**Data block:**
++++++++++++++++++++

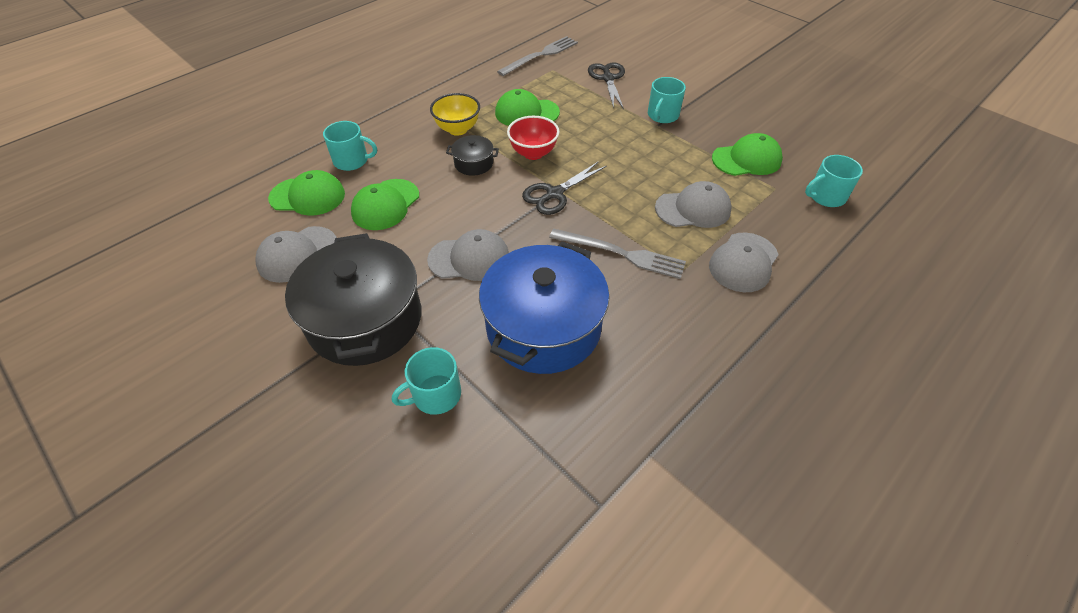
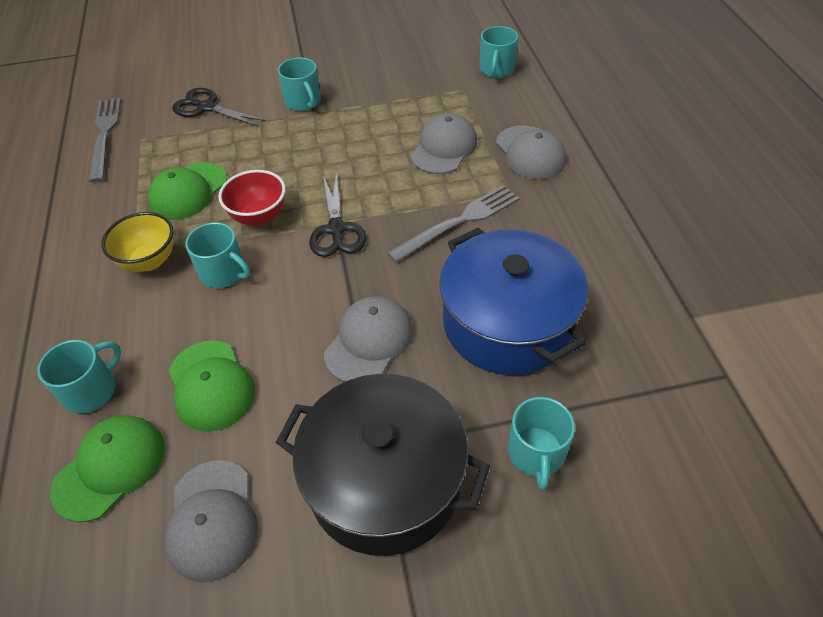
camera: 55 degrees left, 0 degrees up
(473, 163) = (223, 272): black pot -> turquoise mug
(746, 159) = (414, 85): green cap -> none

++++++++++++++++++++

**Assigned task:** The listing above must be printed again exactly, minus its pictures.

**Task response:**
camera: 55 degrees left, 0 degrees up
(473, 163) = (223, 272): black pot -> turquoise mug
(746, 159) = (414, 85): green cap -> none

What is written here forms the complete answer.